**What you need to do**: Transcribe each entry in full, and leave the images out.

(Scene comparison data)
Start of Block

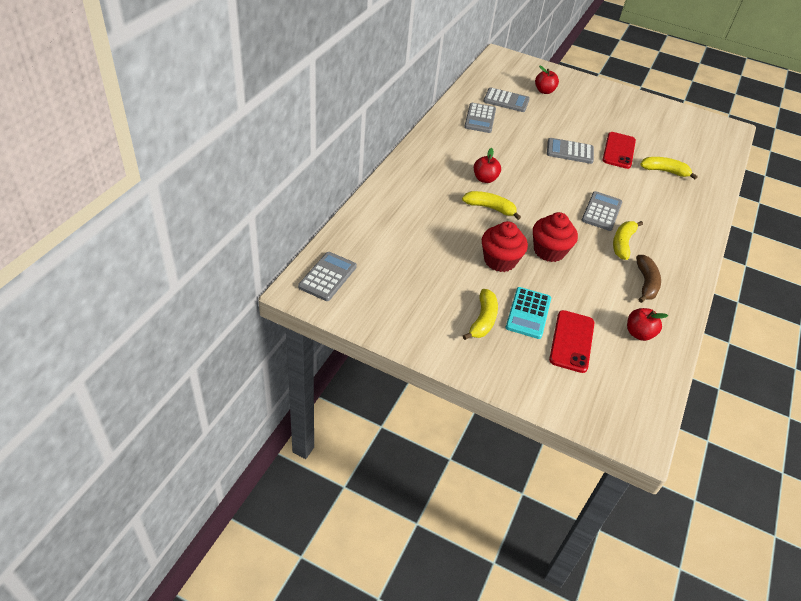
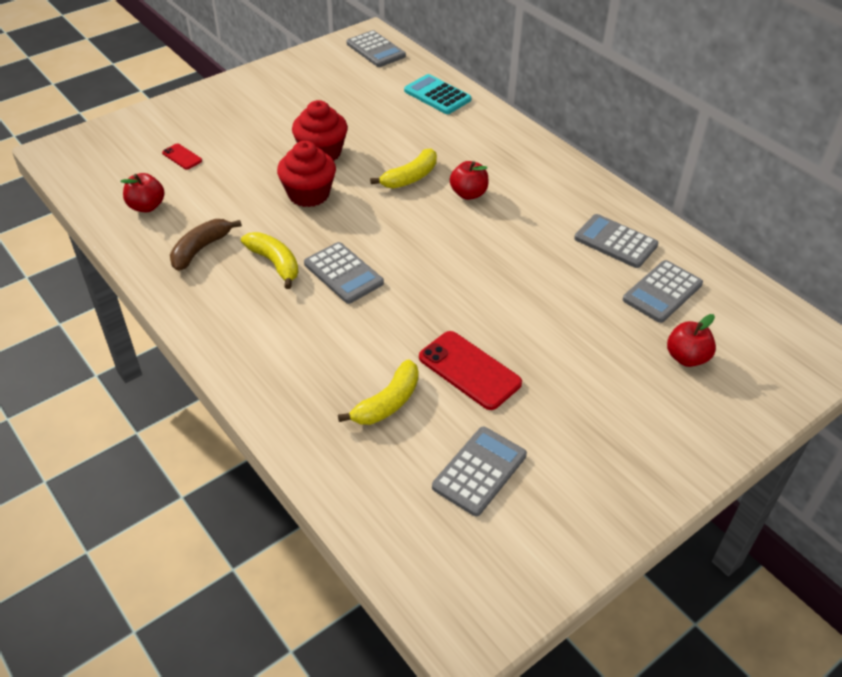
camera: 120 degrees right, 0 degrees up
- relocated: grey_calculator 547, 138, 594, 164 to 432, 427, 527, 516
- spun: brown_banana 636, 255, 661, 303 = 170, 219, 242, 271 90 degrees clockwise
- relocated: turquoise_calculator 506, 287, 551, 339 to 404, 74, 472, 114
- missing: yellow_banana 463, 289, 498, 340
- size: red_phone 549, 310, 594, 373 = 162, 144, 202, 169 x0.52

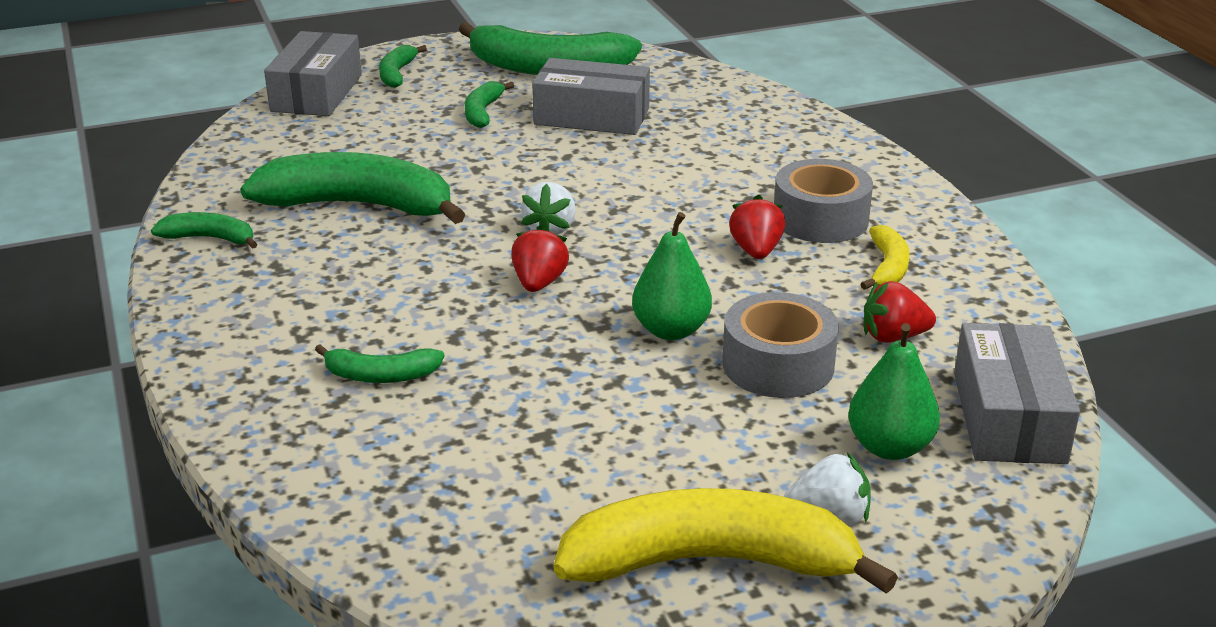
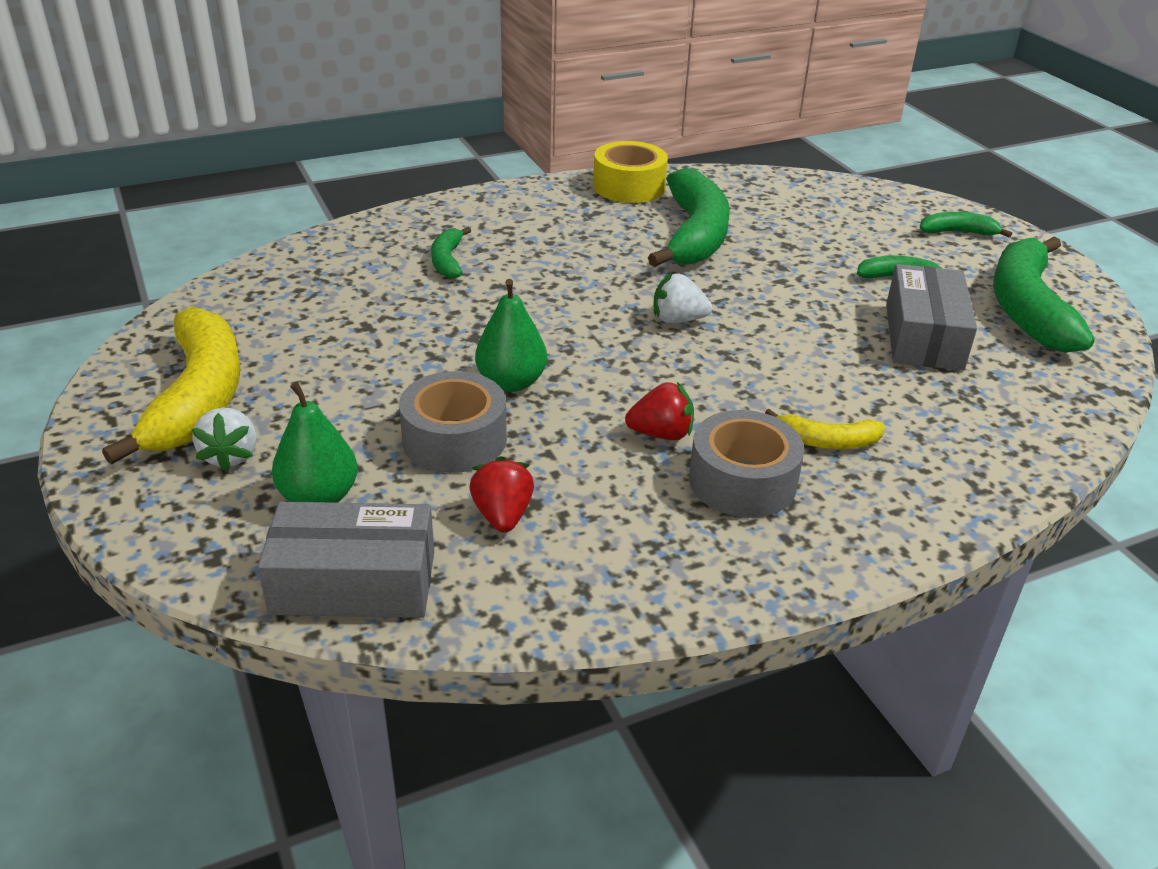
camera: 85 degrees right, 5 degrees up
- missing: grey_box 264, 31, 362, 116
- exchanged: green_banana 151, 212, 257, 249 to yellow_tape 593, 141, 668, 203
- missing: red_strawberry 511, 225, 569, 292
- relocated: yellow_banana 860, 225, 910, 290 to 765, 409, 885, 449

End of Block

**Result**:
camera: 120 degrees right, 0 degrees up
- relocated: grey_calculator 547, 138, 594, 164 to 432, 427, 527, 516
- spun: brown_banana 636, 255, 661, 303 = 170, 219, 242, 271 90 degrees clockwise
- relocated: turquoise_calculator 506, 287, 551, 339 to 404, 74, 472, 114
- missing: yellow_banana 463, 289, 498, 340
- size: red_phone 549, 310, 594, 373 = 162, 144, 202, 169 x0.52

camera: 85 degrees right, 5 degrees up
- missing: grey_box 264, 31, 362, 116
- exchanged: green_banana 151, 212, 257, 249 to yellow_tape 593, 141, 668, 203
- missing: red_strawberry 511, 225, 569, 292
- relocated: yellow_banana 860, 225, 910, 290 to 765, 409, 885, 449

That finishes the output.